_TASK ITEM:_ Which lines of the records contain the word "white"? Show each of them.

_SOURCE INFORMATION:_
§
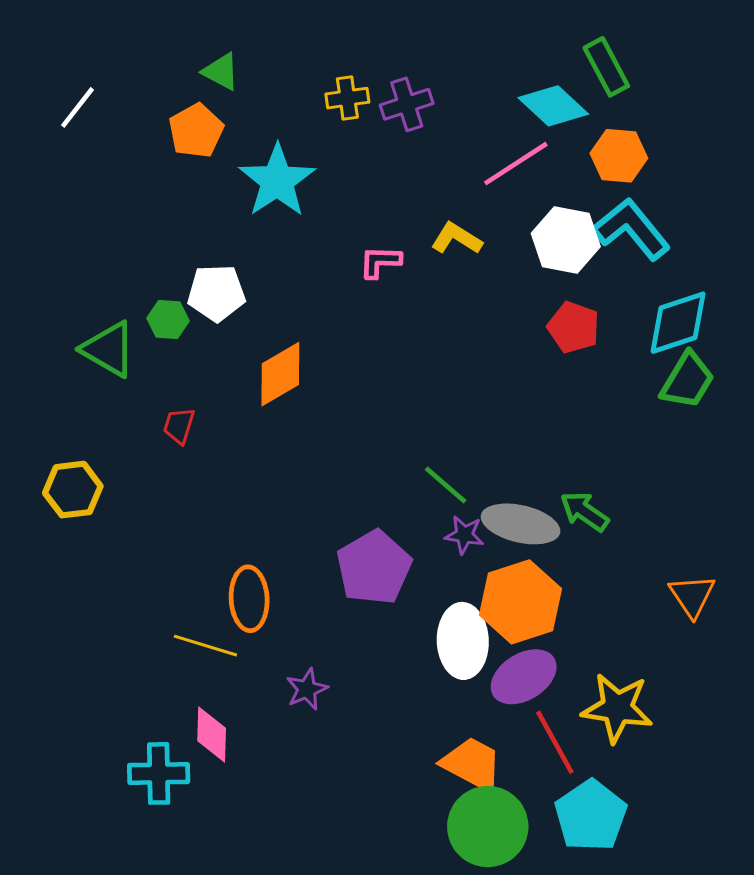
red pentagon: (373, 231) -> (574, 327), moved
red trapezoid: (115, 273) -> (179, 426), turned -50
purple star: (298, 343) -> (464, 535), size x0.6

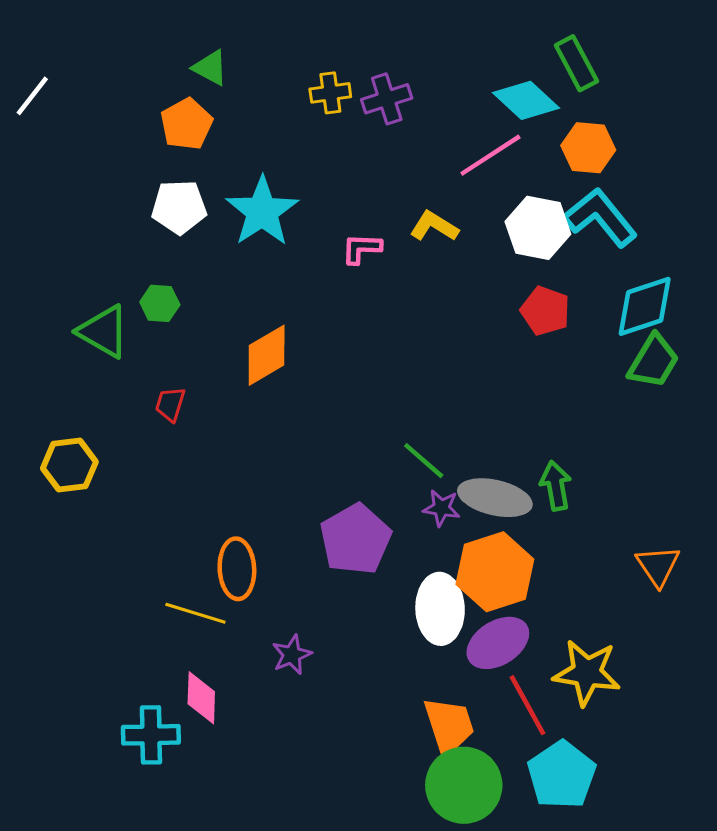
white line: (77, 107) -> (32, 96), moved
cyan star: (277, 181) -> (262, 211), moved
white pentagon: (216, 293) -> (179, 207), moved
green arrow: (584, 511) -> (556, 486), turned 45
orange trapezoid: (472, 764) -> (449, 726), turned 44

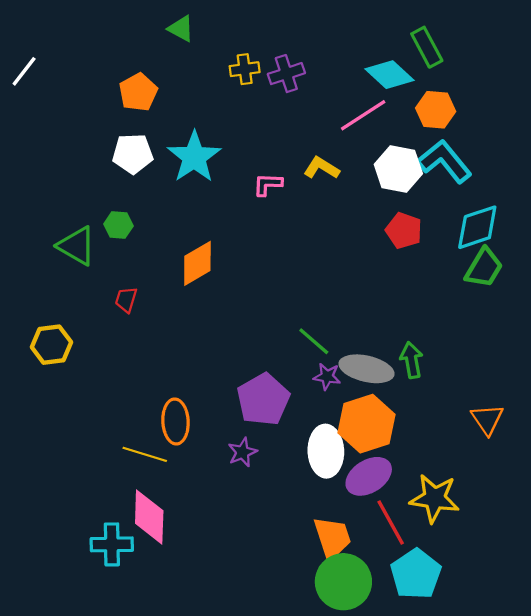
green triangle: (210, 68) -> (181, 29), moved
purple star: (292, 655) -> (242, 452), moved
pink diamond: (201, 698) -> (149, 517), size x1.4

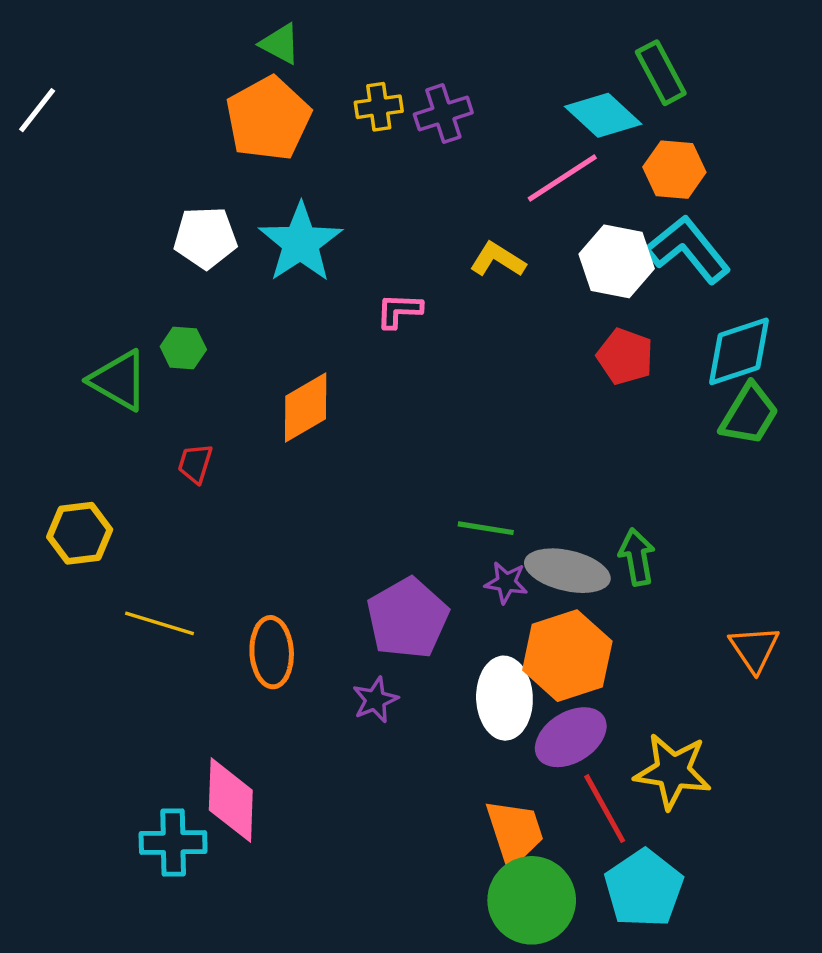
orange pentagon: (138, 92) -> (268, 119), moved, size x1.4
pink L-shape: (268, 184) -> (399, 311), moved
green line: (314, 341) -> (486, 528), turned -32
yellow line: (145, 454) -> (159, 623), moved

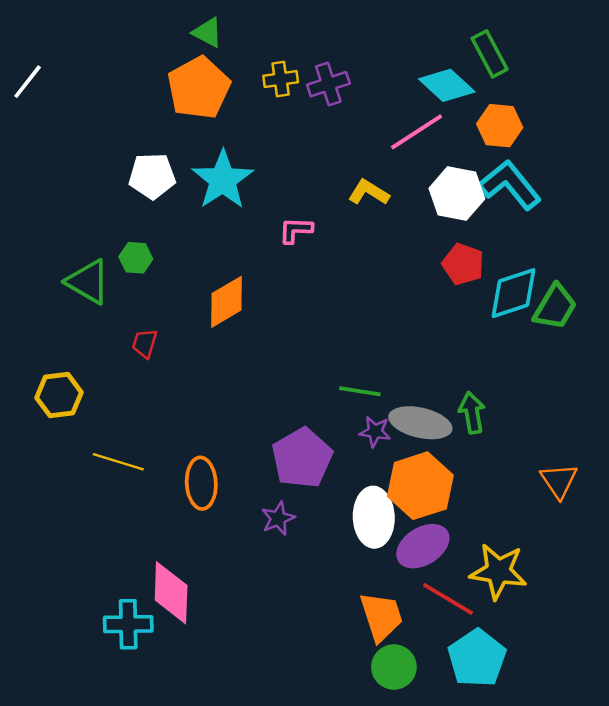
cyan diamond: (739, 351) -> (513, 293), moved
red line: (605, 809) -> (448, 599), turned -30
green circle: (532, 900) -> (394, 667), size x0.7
§
_SOLUTION TO THE PROBLEM:_
white line: (77, 107) -> (32, 96), moved
white pentagon: (216, 293) -> (179, 207), moved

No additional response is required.